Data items
(begin)
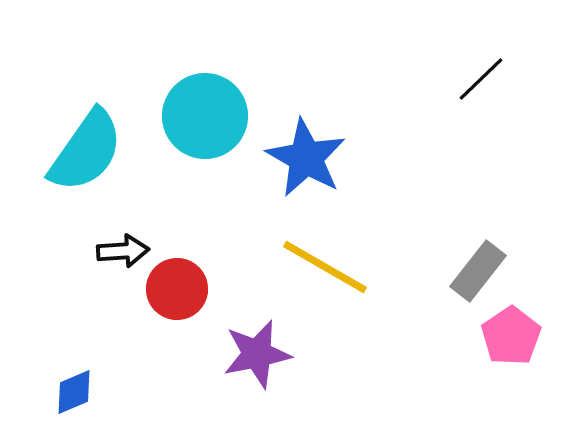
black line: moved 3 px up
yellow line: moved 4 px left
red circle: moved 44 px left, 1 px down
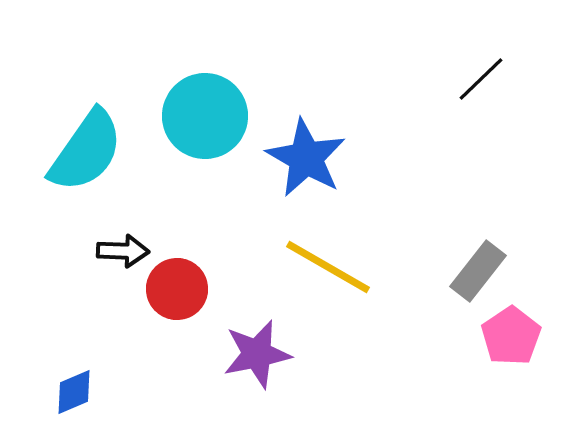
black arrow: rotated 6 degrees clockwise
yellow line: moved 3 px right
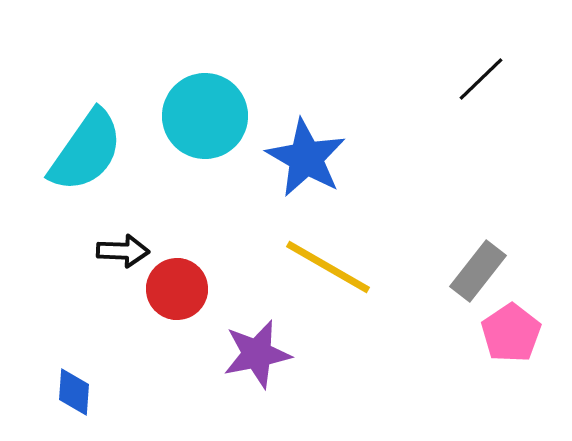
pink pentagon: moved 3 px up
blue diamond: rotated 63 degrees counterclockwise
(end)
EXERCISE
Repeat every line of the items above word for word, omitting the pictures.

SOLUTION FOR THIS EXERCISE
black line: moved 3 px up
yellow line: moved 4 px left
red circle: moved 44 px left, 1 px down
black arrow: rotated 6 degrees clockwise
yellow line: moved 3 px right
pink pentagon: moved 3 px up
blue diamond: rotated 63 degrees counterclockwise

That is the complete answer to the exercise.